%%
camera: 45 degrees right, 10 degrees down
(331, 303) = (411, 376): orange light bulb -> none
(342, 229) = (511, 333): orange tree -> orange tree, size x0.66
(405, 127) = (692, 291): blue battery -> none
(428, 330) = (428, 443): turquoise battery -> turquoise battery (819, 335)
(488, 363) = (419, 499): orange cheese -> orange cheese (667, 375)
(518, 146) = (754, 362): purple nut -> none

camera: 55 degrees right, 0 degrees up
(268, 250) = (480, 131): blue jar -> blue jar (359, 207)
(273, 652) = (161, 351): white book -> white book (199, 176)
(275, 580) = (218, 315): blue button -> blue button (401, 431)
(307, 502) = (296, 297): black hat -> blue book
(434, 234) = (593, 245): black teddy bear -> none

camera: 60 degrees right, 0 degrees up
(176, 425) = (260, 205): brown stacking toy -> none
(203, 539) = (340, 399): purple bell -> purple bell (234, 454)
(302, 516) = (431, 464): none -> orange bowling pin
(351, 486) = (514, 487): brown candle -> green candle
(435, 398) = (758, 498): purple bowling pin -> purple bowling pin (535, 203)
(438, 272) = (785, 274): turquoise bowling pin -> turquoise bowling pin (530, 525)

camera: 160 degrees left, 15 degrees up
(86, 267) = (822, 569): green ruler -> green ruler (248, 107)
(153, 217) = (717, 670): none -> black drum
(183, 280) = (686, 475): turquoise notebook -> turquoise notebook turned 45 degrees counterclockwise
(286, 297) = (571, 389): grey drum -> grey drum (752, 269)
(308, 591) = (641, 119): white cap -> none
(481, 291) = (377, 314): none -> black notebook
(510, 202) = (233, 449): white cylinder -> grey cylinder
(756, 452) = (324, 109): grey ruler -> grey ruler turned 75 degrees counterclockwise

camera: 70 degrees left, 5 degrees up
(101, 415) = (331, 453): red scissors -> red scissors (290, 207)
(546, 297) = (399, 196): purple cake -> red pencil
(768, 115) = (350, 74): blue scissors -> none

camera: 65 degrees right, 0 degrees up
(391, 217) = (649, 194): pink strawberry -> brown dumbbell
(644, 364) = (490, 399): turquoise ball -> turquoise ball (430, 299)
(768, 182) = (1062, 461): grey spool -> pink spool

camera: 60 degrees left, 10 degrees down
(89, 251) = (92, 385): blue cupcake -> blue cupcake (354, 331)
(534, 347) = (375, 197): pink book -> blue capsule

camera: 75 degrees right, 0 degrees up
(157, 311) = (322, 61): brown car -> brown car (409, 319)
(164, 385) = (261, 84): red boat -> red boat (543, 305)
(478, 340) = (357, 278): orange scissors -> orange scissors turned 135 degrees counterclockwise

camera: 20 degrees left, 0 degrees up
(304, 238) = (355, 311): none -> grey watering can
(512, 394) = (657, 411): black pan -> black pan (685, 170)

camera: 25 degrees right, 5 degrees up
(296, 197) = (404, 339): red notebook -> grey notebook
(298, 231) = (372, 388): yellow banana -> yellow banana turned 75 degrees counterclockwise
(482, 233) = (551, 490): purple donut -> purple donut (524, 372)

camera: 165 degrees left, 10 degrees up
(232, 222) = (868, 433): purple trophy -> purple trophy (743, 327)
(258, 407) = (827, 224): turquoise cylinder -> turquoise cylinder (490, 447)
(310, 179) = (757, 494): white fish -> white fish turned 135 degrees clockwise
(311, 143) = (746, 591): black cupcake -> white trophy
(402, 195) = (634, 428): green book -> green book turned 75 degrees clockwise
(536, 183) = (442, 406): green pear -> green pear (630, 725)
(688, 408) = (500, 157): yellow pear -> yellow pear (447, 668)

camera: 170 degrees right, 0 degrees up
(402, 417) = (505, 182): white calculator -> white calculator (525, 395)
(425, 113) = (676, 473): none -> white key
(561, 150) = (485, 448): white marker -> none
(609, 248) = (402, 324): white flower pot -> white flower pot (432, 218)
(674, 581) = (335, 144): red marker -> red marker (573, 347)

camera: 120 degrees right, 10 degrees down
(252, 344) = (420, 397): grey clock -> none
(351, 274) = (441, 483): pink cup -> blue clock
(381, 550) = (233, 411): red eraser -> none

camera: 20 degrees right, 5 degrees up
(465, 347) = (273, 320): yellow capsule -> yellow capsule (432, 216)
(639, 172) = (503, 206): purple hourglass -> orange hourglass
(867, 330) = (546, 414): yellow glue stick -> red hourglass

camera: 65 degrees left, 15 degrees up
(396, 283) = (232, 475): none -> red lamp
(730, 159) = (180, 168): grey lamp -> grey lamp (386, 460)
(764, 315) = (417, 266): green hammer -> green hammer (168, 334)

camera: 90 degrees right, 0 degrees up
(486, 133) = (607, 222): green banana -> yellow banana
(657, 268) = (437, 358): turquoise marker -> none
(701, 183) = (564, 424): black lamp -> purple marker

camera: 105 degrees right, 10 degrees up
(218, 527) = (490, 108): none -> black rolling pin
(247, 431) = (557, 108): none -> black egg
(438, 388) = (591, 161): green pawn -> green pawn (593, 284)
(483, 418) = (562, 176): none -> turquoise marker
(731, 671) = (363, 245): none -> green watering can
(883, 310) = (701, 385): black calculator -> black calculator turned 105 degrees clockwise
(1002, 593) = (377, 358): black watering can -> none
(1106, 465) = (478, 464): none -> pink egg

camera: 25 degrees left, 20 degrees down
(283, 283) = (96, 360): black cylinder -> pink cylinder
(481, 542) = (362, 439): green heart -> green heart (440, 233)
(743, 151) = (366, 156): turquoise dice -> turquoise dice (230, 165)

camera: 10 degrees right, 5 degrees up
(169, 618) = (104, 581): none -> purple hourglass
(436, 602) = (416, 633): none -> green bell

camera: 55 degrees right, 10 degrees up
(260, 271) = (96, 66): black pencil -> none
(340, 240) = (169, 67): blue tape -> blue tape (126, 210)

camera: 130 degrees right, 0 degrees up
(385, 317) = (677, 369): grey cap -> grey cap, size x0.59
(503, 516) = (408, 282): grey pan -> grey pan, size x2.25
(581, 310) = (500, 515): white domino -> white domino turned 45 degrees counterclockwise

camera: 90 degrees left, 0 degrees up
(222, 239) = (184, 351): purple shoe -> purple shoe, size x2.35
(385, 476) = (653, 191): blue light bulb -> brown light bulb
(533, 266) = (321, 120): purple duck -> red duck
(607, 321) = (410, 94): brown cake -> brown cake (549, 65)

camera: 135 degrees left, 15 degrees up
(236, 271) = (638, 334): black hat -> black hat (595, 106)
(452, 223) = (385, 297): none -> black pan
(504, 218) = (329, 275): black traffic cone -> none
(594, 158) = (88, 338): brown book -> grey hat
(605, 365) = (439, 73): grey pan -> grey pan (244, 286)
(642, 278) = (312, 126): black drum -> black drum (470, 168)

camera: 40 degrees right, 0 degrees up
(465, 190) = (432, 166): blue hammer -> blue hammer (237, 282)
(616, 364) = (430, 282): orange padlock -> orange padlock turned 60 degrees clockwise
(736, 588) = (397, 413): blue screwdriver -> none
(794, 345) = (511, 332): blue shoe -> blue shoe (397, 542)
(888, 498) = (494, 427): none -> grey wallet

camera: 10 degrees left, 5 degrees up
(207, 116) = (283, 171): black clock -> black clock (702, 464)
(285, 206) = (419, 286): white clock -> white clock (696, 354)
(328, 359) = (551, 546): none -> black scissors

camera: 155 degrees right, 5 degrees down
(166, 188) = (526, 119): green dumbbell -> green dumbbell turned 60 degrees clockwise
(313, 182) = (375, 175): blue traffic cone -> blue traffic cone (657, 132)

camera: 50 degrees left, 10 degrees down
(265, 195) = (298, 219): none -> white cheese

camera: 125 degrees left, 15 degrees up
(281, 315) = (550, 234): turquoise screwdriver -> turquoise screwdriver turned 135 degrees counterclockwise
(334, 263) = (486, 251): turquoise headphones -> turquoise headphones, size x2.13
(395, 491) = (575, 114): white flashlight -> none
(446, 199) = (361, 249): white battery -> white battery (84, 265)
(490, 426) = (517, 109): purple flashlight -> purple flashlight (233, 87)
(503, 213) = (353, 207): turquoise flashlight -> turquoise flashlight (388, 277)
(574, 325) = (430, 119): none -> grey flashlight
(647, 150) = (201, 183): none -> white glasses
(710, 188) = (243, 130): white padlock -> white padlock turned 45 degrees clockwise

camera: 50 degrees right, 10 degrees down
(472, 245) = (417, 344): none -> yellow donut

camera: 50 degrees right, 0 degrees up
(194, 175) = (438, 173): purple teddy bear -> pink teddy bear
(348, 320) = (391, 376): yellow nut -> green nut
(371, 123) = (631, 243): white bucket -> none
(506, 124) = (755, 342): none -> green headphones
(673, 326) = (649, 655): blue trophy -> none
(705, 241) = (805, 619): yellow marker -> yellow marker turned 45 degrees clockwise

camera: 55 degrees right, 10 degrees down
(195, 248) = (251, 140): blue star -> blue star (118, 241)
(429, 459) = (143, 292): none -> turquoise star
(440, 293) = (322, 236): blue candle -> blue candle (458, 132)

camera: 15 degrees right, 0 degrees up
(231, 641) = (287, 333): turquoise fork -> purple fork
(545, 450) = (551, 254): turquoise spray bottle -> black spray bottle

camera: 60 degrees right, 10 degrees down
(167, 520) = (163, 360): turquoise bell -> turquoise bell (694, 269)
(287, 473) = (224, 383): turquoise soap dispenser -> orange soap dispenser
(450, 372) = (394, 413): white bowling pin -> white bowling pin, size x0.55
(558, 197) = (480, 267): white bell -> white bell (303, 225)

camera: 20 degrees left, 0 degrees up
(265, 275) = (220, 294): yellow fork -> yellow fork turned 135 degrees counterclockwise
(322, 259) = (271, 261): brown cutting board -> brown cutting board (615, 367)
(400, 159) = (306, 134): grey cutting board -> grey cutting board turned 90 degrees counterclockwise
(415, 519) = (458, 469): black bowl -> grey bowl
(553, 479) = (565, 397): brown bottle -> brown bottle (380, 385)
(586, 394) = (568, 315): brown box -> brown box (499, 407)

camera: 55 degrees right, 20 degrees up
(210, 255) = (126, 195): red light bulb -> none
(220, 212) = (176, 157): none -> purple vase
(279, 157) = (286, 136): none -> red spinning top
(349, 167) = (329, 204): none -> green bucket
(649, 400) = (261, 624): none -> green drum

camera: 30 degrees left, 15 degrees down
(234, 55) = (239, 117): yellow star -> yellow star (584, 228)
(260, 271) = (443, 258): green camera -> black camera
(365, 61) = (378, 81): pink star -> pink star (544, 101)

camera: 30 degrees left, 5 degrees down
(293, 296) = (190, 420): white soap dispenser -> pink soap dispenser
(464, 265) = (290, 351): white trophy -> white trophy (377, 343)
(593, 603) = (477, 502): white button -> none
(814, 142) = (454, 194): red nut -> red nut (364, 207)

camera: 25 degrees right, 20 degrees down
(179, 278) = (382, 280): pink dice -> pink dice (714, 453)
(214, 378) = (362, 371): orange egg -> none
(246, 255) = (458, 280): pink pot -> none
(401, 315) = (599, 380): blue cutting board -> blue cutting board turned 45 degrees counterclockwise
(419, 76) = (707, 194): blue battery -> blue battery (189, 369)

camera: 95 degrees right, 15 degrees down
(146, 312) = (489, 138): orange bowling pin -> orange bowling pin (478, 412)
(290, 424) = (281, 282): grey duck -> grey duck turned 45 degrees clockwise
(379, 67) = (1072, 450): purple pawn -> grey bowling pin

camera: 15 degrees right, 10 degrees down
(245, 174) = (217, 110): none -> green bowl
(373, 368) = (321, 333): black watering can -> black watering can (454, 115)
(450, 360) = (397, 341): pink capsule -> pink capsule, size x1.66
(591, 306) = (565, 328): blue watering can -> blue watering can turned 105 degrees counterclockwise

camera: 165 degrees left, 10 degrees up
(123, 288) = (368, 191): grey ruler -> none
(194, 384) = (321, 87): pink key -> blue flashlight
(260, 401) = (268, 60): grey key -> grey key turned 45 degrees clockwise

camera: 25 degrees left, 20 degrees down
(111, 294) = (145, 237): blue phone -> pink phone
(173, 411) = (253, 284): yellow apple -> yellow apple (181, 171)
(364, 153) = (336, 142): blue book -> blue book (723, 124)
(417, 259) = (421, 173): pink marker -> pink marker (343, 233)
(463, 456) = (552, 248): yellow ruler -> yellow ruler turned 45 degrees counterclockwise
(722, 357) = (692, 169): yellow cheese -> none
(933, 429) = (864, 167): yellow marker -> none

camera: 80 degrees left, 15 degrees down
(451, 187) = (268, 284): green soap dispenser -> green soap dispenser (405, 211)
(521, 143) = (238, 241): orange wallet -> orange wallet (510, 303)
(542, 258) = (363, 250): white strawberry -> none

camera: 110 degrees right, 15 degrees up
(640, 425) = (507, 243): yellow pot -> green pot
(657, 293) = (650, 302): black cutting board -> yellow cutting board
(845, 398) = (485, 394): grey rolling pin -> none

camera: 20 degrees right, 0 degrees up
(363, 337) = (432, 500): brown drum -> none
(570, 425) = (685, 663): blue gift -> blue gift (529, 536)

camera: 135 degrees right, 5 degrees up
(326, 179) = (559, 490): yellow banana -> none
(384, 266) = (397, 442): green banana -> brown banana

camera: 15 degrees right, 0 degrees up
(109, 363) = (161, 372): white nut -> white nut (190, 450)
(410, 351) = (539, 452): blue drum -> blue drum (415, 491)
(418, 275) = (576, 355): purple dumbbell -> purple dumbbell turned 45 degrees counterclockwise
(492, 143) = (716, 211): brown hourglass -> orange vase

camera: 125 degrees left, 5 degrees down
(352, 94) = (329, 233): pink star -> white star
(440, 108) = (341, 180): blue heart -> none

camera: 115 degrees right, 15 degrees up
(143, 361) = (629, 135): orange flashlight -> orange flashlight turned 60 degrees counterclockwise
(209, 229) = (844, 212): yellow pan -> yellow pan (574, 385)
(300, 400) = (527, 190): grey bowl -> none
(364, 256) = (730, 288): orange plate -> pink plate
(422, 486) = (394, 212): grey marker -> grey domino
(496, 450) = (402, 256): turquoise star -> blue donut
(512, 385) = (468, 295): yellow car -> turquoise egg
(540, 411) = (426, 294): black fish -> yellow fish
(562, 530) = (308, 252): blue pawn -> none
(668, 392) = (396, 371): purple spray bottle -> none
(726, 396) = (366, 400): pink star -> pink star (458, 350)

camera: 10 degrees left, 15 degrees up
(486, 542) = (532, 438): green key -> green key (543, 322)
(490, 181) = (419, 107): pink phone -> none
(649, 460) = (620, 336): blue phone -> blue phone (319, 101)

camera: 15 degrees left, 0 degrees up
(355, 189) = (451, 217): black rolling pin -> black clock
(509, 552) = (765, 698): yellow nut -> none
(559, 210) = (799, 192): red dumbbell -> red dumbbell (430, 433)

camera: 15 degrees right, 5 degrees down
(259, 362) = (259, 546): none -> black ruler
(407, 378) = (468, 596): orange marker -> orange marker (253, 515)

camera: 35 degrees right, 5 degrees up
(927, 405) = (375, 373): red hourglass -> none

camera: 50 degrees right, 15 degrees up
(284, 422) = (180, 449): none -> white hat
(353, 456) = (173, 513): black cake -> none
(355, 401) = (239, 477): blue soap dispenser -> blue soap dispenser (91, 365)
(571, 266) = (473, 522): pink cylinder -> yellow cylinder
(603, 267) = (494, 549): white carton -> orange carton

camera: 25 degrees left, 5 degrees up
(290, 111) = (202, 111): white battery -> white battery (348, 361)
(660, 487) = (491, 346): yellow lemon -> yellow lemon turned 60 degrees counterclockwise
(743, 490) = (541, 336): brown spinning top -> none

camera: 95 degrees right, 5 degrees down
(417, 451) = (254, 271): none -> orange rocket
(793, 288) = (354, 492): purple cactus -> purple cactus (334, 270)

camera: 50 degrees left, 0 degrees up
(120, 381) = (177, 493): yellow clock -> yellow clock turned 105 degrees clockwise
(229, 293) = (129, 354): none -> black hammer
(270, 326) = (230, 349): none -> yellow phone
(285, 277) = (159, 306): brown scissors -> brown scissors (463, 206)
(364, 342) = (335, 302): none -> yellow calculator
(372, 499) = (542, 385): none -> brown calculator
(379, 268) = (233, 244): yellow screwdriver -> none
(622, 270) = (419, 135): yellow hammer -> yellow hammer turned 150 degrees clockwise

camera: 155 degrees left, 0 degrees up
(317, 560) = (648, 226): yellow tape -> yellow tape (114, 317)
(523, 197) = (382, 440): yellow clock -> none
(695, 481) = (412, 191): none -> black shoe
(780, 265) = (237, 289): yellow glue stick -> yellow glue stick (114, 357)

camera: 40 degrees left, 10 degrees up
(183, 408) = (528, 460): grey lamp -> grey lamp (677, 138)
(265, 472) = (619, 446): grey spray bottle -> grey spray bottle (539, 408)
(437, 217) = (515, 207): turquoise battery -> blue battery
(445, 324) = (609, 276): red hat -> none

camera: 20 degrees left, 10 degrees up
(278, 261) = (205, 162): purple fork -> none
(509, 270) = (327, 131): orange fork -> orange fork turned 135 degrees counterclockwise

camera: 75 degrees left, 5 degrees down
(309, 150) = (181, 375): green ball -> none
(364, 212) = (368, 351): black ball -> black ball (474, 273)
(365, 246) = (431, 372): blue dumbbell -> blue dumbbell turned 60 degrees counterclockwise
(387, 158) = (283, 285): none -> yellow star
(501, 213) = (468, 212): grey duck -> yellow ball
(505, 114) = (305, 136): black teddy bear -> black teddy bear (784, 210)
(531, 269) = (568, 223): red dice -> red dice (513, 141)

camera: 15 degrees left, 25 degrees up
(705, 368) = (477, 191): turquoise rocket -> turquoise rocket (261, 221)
%%
= What you have to do =
Looking at the listing above, how many of its lines contain the string "screwdriver"? Give the number alone.

= Solution to the exercise =
3